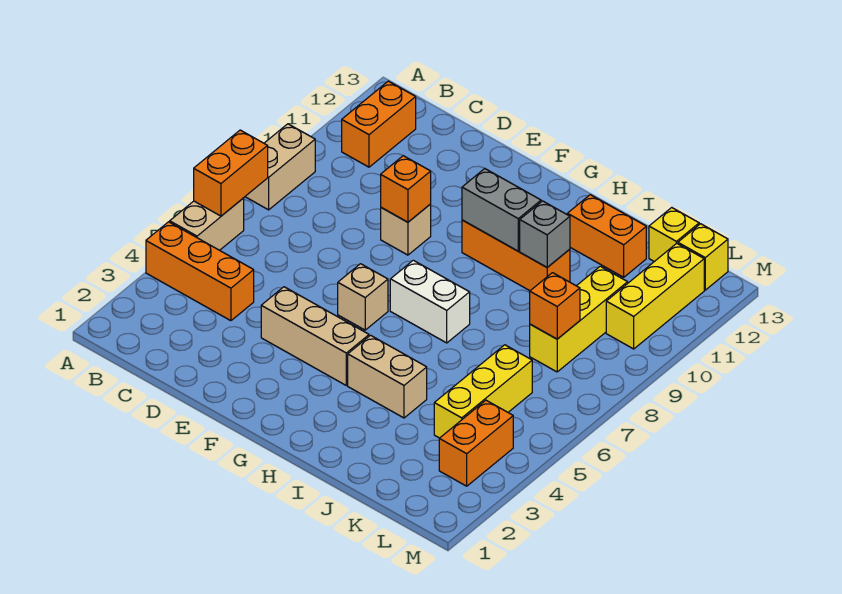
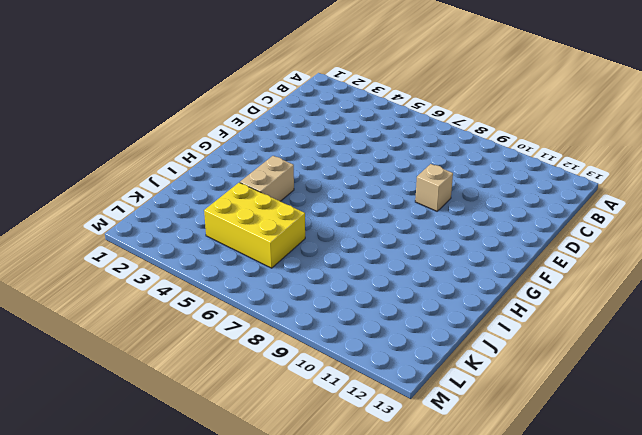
yellow brick J4:K6 level 1 -> yellow brick K4:K6 level 1
none -> orange brick A4:C4 level 1
none -> tan brick A5:A6 level 1
none -> tan brick A8:A9 level 1

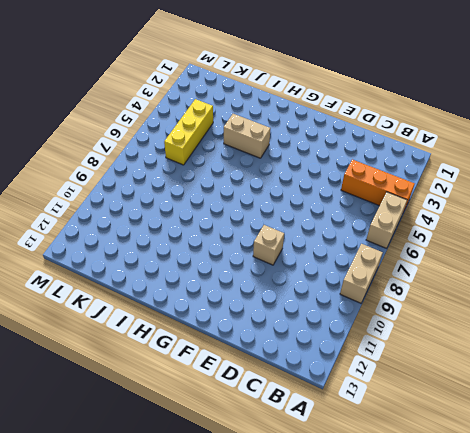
none -> orange brick B11:B12 level 1
none -> tan brick E4:G4 level 1
none -> tan brick F6 level 1

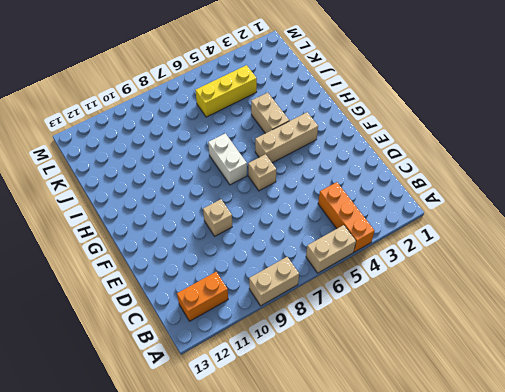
tan brick G3:G5 level 1 -> tan brick E4:G4 level 1
none -> orange brick G10:I10 level 1
none -> orange brick I12:J12 level 1
none -> yellow brick K8:K10 level 1

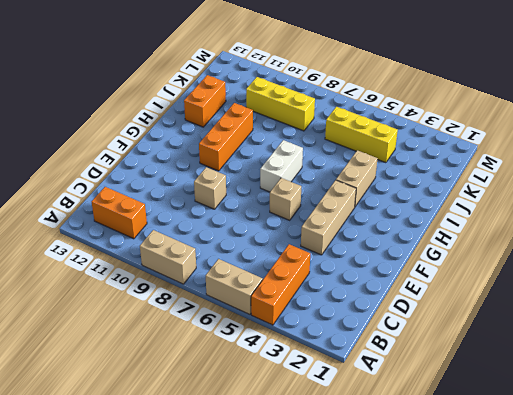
none -> yellow brick K13 level 1
none -> orange brick L3:L4 level 1
none -> yellow brick L10:L12 level 1

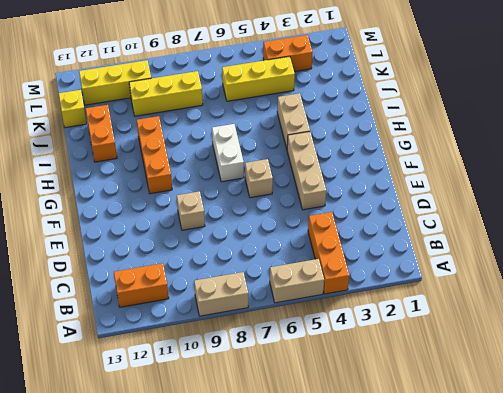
none -> yellow brick L13 level 1
none -> orange brick A6:A7 level 2
none -> orange brick E9 level 2

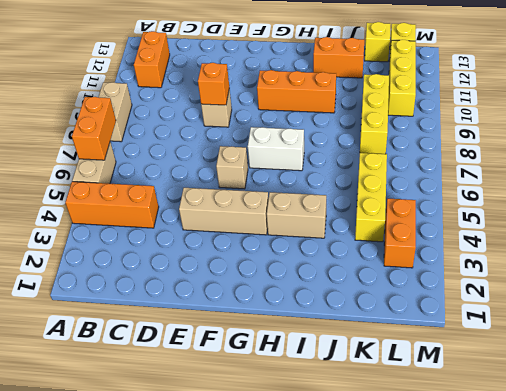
none -> grey brick G10:H10 level 2
none -> grey brick I10 level 2
none -> orange brick K8 level 2

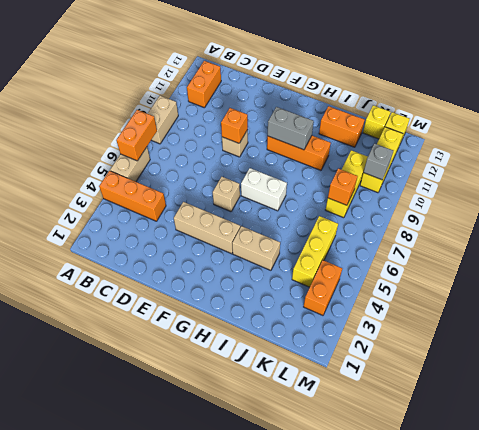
grey brick L10 level 2 -> grey brick I10 level 2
****
◆ Your objective
Everything from the line containing "none -> orange brick A6:A7 level 2" to the final line of the listing above, both ends included, should be transcribed word for word, except for the pictures.

◆ Reply
none -> orange brick A6:A7 level 2
none -> orange brick E9 level 2

none -> grey brick G10:H10 level 2
none -> grey brick I10 level 2
none -> orange brick K8 level 2

grey brick L10 level 2 -> grey brick I10 level 2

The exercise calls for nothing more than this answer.